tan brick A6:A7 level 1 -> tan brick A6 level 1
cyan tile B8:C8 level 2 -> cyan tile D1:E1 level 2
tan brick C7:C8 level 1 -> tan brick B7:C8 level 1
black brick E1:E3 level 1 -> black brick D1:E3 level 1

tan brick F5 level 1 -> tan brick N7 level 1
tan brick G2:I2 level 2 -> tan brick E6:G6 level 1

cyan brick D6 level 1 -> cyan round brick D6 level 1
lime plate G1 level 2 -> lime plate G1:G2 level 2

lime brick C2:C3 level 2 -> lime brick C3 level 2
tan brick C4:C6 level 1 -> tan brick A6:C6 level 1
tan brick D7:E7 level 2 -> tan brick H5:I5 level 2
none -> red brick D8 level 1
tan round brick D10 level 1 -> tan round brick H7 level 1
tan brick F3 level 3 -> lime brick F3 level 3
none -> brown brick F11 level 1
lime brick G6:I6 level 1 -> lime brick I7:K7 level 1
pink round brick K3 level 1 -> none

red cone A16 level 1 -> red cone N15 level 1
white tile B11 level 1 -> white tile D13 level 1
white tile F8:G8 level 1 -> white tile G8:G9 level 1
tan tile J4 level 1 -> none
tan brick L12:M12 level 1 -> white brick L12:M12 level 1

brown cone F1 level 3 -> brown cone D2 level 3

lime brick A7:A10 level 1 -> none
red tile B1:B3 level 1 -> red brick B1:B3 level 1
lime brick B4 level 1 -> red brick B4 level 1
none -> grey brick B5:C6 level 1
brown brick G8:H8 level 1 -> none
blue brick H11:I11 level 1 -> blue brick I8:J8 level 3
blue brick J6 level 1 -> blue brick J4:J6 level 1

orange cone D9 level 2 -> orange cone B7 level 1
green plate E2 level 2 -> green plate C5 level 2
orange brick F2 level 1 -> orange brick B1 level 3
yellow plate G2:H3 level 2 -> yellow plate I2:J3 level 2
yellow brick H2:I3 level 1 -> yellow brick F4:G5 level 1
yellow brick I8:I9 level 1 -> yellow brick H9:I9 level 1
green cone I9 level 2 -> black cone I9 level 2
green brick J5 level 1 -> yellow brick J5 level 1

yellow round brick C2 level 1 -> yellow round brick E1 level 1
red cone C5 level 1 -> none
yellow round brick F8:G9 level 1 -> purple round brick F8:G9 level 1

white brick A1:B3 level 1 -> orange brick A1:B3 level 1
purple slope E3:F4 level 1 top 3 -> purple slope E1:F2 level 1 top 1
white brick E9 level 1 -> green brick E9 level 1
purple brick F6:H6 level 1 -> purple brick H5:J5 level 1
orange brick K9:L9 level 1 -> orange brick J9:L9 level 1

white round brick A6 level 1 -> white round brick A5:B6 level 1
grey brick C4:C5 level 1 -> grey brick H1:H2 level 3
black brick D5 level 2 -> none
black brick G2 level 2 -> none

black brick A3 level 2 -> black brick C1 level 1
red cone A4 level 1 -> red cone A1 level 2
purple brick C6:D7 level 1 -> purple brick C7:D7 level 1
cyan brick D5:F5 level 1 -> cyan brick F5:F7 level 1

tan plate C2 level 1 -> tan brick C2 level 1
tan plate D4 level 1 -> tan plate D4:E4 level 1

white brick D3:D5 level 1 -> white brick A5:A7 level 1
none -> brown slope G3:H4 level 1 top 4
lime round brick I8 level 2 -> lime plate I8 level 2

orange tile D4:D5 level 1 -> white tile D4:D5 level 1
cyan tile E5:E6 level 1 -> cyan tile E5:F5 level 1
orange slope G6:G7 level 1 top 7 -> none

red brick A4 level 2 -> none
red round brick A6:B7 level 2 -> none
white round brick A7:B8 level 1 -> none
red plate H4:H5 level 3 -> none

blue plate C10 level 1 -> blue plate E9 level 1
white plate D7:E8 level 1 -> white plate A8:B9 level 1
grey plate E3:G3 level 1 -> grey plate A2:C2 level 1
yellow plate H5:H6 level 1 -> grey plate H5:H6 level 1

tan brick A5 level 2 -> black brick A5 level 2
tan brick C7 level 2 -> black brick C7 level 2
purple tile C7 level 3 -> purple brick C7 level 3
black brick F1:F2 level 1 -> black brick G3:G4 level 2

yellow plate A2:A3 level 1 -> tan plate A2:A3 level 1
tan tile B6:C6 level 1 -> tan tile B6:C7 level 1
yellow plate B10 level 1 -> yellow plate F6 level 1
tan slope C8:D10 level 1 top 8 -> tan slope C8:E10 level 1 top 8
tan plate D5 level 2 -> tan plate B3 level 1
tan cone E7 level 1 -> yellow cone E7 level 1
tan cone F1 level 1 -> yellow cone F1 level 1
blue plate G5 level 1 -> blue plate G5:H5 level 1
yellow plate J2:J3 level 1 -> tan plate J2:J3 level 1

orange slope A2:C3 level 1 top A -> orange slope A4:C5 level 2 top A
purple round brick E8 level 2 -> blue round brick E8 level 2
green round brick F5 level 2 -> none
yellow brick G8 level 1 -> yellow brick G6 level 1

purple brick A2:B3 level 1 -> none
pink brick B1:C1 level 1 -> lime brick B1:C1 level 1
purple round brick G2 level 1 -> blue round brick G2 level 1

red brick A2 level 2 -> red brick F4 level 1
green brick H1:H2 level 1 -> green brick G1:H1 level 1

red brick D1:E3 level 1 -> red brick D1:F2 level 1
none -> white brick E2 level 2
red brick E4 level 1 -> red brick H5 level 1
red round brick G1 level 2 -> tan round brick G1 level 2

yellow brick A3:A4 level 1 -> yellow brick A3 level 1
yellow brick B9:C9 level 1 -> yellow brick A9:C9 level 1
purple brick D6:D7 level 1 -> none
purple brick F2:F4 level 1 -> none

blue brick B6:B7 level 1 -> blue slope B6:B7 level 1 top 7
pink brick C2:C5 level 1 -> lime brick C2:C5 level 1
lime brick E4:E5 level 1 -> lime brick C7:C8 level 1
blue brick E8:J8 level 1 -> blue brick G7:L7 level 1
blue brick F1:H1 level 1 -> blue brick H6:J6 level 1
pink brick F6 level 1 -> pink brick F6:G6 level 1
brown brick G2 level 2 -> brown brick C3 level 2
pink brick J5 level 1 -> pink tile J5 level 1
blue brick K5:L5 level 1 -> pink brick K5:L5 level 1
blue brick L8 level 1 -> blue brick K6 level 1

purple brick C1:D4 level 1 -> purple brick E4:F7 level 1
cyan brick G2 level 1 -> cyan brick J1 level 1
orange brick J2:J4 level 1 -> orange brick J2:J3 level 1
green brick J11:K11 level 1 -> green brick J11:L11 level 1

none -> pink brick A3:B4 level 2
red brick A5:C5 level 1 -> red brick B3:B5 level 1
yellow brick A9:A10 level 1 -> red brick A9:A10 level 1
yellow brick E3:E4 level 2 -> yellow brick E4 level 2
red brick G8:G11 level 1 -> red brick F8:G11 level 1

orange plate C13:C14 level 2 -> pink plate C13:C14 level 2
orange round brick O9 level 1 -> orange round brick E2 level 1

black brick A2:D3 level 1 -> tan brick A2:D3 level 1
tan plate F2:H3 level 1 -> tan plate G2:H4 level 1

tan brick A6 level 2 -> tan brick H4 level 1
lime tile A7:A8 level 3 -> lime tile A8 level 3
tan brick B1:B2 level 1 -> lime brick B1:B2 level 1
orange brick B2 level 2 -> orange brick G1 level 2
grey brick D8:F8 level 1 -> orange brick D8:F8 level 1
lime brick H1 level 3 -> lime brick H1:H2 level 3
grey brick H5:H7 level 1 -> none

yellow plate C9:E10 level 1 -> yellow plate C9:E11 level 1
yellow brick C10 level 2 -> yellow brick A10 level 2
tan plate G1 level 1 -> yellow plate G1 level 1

===

- _What is needed_
For every line of the listing, produce an identical copy.

- _Result of the exercise_
tan brick A6:A7 level 1 -> tan brick A6 level 1
cyan tile B8:C8 level 2 -> cyan tile D1:E1 level 2
tan brick C7:C8 level 1 -> tan brick B7:C8 level 1
black brick E1:E3 level 1 -> black brick D1:E3 level 1

tan brick F5 level 1 -> tan brick N7 level 1
tan brick G2:I2 level 2 -> tan brick E6:G6 level 1

cyan brick D6 level 1 -> cyan round brick D6 level 1
lime plate G1 level 2 -> lime plate G1:G2 level 2

lime brick C2:C3 level 2 -> lime brick C3 level 2
tan brick C4:C6 level 1 -> tan brick A6:C6 level 1
tan brick D7:E7 level 2 -> tan brick H5:I5 level 2
none -> red brick D8 level 1
tan round brick D10 level 1 -> tan round brick H7 level 1
tan brick F3 level 3 -> lime brick F3 level 3
none -> brown brick F11 level 1
lime brick G6:I6 level 1 -> lime brick I7:K7 level 1
pink round brick K3 level 1 -> none

red cone A16 level 1 -> red cone N15 level 1
white tile B11 level 1 -> white tile D13 level 1
white tile F8:G8 level 1 -> white tile G8:G9 level 1
tan tile J4 level 1 -> none
tan brick L12:M12 level 1 -> white brick L12:M12 level 1

brown cone F1 level 3 -> brown cone D2 level 3

lime brick A7:A10 level 1 -> none
red tile B1:B3 level 1 -> red brick B1:B3 level 1
lime brick B4 level 1 -> red brick B4 level 1
none -> grey brick B5:C6 level 1
brown brick G8:H8 level 1 -> none
blue brick H11:I11 level 1 -> blue brick I8:J8 level 3
blue brick J6 level 1 -> blue brick J4:J6 level 1

orange cone D9 level 2 -> orange cone B7 level 1
green plate E2 level 2 -> green plate C5 level 2
orange brick F2 level 1 -> orange brick B1 level 3
yellow plate G2:H3 level 2 -> yellow plate I2:J3 level 2
yellow brick H2:I3 level 1 -> yellow brick F4:G5 level 1
yellow brick I8:I9 level 1 -> yellow brick H9:I9 level 1
green cone I9 level 2 -> black cone I9 level 2
green brick J5 level 1 -> yellow brick J5 level 1

yellow round brick C2 level 1 -> yellow round brick E1 level 1
red cone C5 level 1 -> none
yellow round brick F8:G9 level 1 -> purple round brick F8:G9 level 1

white brick A1:B3 level 1 -> orange brick A1:B3 level 1
purple slope E3:F4 level 1 top 3 -> purple slope E1:F2 level 1 top 1
white brick E9 level 1 -> green brick E9 level 1
purple brick F6:H6 level 1 -> purple brick H5:J5 level 1
orange brick K9:L9 level 1 -> orange brick J9:L9 level 1

white round brick A6 level 1 -> white round brick A5:B6 level 1
grey brick C4:C5 level 1 -> grey brick H1:H2 level 3
black brick D5 level 2 -> none
black brick G2 level 2 -> none

black brick A3 level 2 -> black brick C1 level 1
red cone A4 level 1 -> red cone A1 level 2
purple brick C6:D7 level 1 -> purple brick C7:D7 level 1
cyan brick D5:F5 level 1 -> cyan brick F5:F7 level 1

tan plate C2 level 1 -> tan brick C2 level 1
tan plate D4 level 1 -> tan plate D4:E4 level 1

white brick D3:D5 level 1 -> white brick A5:A7 level 1
none -> brown slope G3:H4 level 1 top 4
lime round brick I8 level 2 -> lime plate I8 level 2

orange tile D4:D5 level 1 -> white tile D4:D5 level 1
cyan tile E5:E6 level 1 -> cyan tile E5:F5 level 1
orange slope G6:G7 level 1 top 7 -> none

red brick A4 level 2 -> none
red round brick A6:B7 level 2 -> none
white round brick A7:B8 level 1 -> none
red plate H4:H5 level 3 -> none

blue plate C10 level 1 -> blue plate E9 level 1
white plate D7:E8 level 1 -> white plate A8:B9 level 1
grey plate E3:G3 level 1 -> grey plate A2:C2 level 1
yellow plate H5:H6 level 1 -> grey plate H5:H6 level 1

tan brick A5 level 2 -> black brick A5 level 2
tan brick C7 level 2 -> black brick C7 level 2
purple tile C7 level 3 -> purple brick C7 level 3
black brick F1:F2 level 1 -> black brick G3:G4 level 2

yellow plate A2:A3 level 1 -> tan plate A2:A3 level 1
tan tile B6:C6 level 1 -> tan tile B6:C7 level 1
yellow plate B10 level 1 -> yellow plate F6 level 1
tan slope C8:D10 level 1 top 8 -> tan slope C8:E10 level 1 top 8
tan plate D5 level 2 -> tan plate B3 level 1
tan cone E7 level 1 -> yellow cone E7 level 1
tan cone F1 level 1 -> yellow cone F1 level 1
blue plate G5 level 1 -> blue plate G5:H5 level 1
yellow plate J2:J3 level 1 -> tan plate J2:J3 level 1

orange slope A2:C3 level 1 top A -> orange slope A4:C5 level 2 top A
purple round brick E8 level 2 -> blue round brick E8 level 2
green round brick F5 level 2 -> none
yellow brick G8 level 1 -> yellow brick G6 level 1

purple brick A2:B3 level 1 -> none
pink brick B1:C1 level 1 -> lime brick B1:C1 level 1
purple round brick G2 level 1 -> blue round brick G2 level 1

red brick A2 level 2 -> red brick F4 level 1
green brick H1:H2 level 1 -> green brick G1:H1 level 1

red brick D1:E3 level 1 -> red brick D1:F2 level 1
none -> white brick E2 level 2
red brick E4 level 1 -> red brick H5 level 1
red round brick G1 level 2 -> tan round brick G1 level 2

yellow brick A3:A4 level 1 -> yellow brick A3 level 1
yellow brick B9:C9 level 1 -> yellow brick A9:C9 level 1
purple brick D6:D7 level 1 -> none
purple brick F2:F4 level 1 -> none

blue brick B6:B7 level 1 -> blue slope B6:B7 level 1 top 7
pink brick C2:C5 level 1 -> lime brick C2:C5 level 1
lime brick E4:E5 level 1 -> lime brick C7:C8 level 1
blue brick E8:J8 level 1 -> blue brick G7:L7 level 1
blue brick F1:H1 level 1 -> blue brick H6:J6 level 1
pink brick F6 level 1 -> pink brick F6:G6 level 1
brown brick G2 level 2 -> brown brick C3 level 2
pink brick J5 level 1 -> pink tile J5 level 1
blue brick K5:L5 level 1 -> pink brick K5:L5 level 1
blue brick L8 level 1 -> blue brick K6 level 1

purple brick C1:D4 level 1 -> purple brick E4:F7 level 1
cyan brick G2 level 1 -> cyan brick J1 level 1
orange brick J2:J4 level 1 -> orange brick J2:J3 level 1
green brick J11:K11 level 1 -> green brick J11:L11 level 1

none -> pink brick A3:B4 level 2
red brick A5:C5 level 1 -> red brick B3:B5 level 1
yellow brick A9:A10 level 1 -> red brick A9:A10 level 1
yellow brick E3:E4 level 2 -> yellow brick E4 level 2
red brick G8:G11 level 1 -> red brick F8:G11 level 1

orange plate C13:C14 level 2 -> pink plate C13:C14 level 2
orange round brick O9 level 1 -> orange round brick E2 level 1

black brick A2:D3 level 1 -> tan brick A2:D3 level 1
tan plate F2:H3 level 1 -> tan plate G2:H4 level 1

tan brick A6 level 2 -> tan brick H4 level 1
lime tile A7:A8 level 3 -> lime tile A8 level 3
tan brick B1:B2 level 1 -> lime brick B1:B2 level 1
orange brick B2 level 2 -> orange brick G1 level 2
grey brick D8:F8 level 1 -> orange brick D8:F8 level 1
lime brick H1 level 3 -> lime brick H1:H2 level 3
grey brick H5:H7 level 1 -> none

yellow plate C9:E10 level 1 -> yellow plate C9:E11 level 1
yellow brick C10 level 2 -> yellow brick A10 level 2
tan plate G1 level 1 -> yellow plate G1 level 1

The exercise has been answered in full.